Exercise directions —
Check each line of the material below for "resized" and copy those where it appears.

Dataset entries —
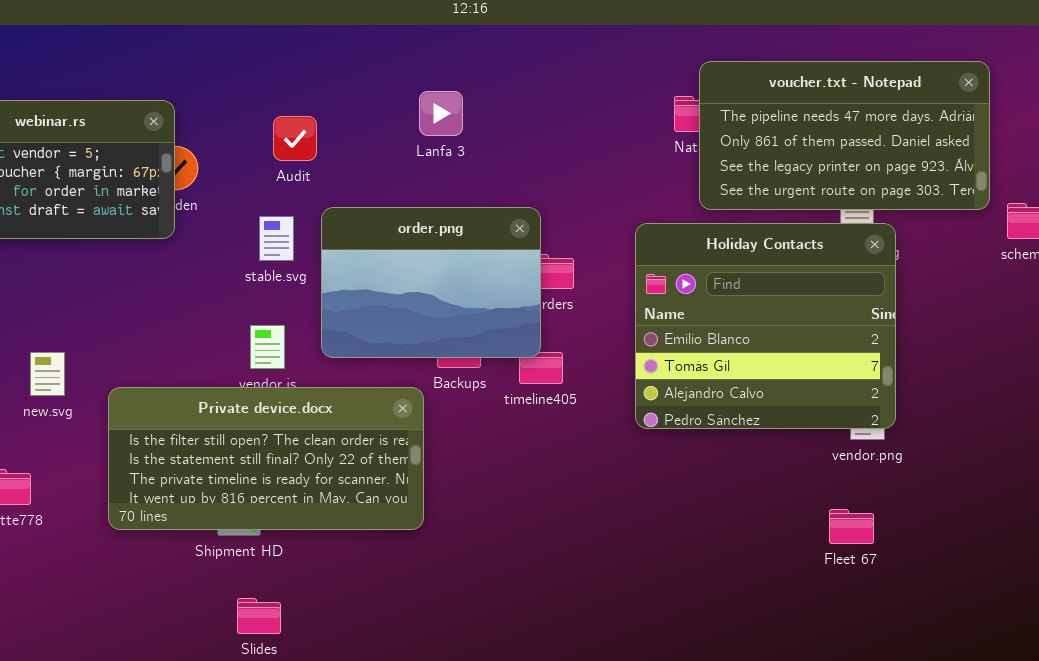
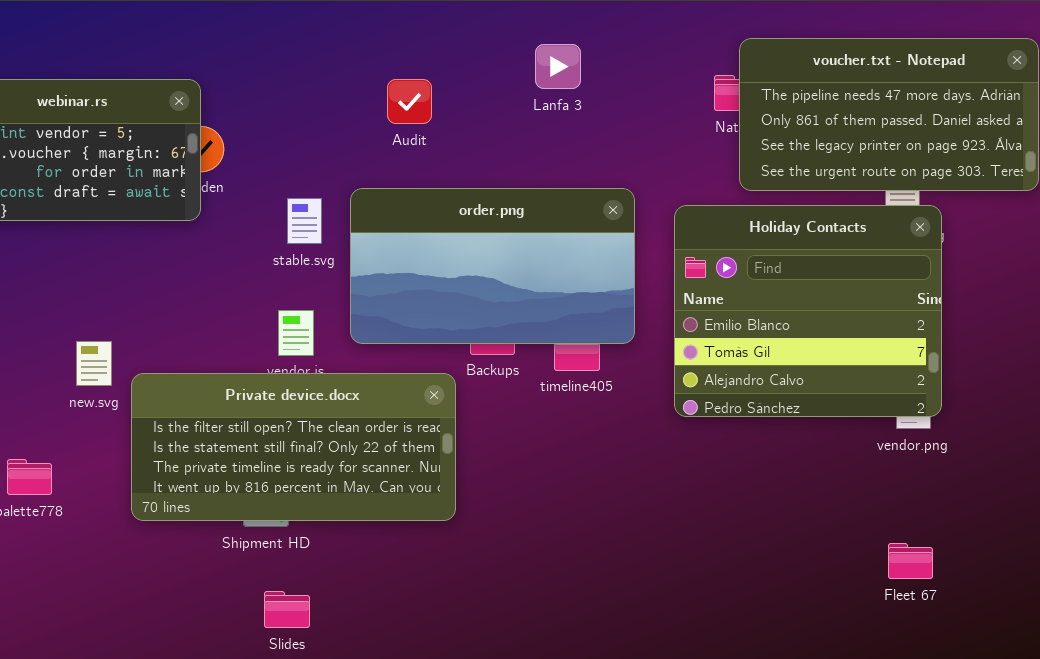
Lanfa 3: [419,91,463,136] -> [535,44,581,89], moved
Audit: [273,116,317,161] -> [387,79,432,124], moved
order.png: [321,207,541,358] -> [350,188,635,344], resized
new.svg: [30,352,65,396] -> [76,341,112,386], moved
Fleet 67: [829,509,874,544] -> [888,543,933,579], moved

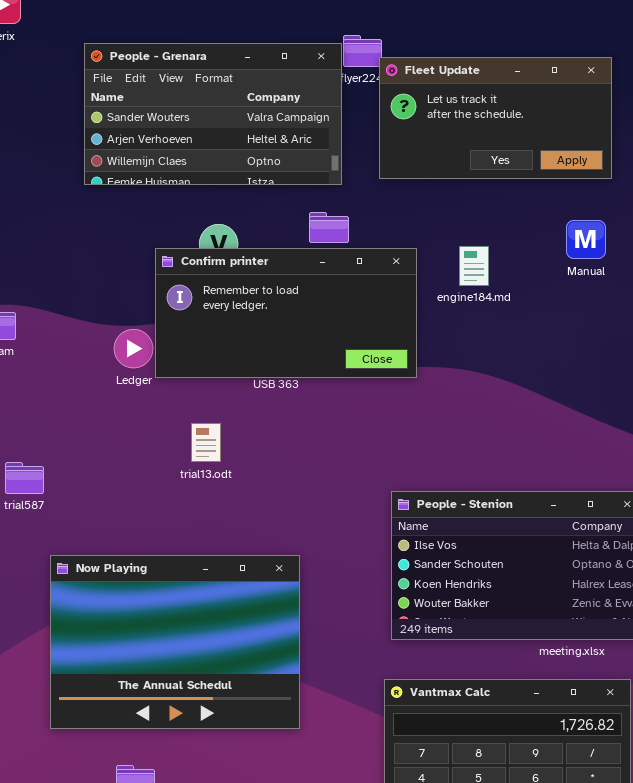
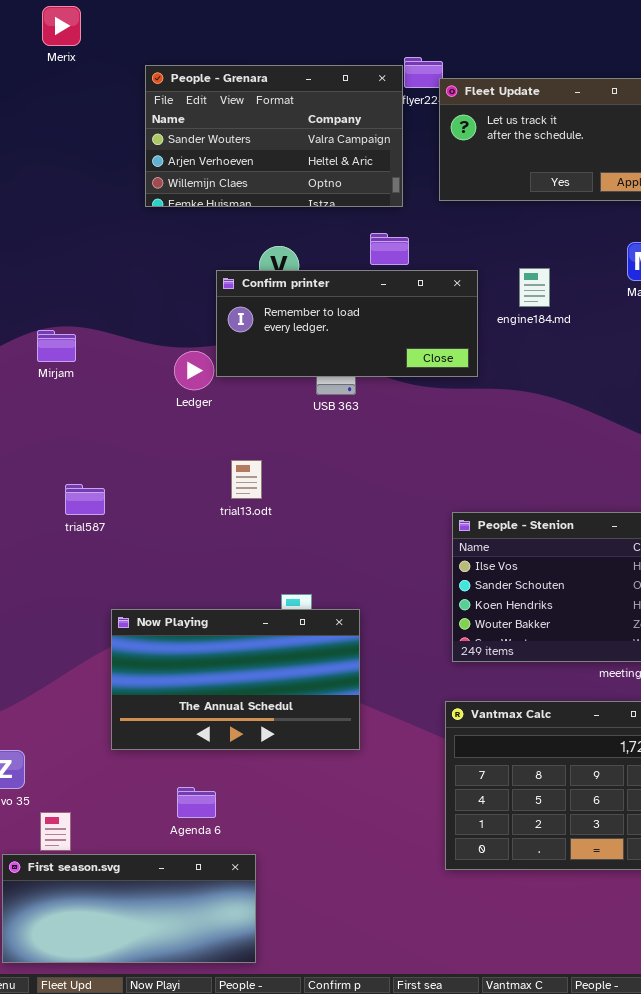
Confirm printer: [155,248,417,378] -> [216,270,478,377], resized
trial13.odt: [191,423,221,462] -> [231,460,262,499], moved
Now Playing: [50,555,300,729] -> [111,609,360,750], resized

Solution to the problem —
order.png: [321,207,541,358] -> [350,188,635,344], resized
Confirm printer: [155,248,417,378] -> [216,270,478,377], resized
Now Playing: [50,555,300,729] -> [111,609,360,750], resized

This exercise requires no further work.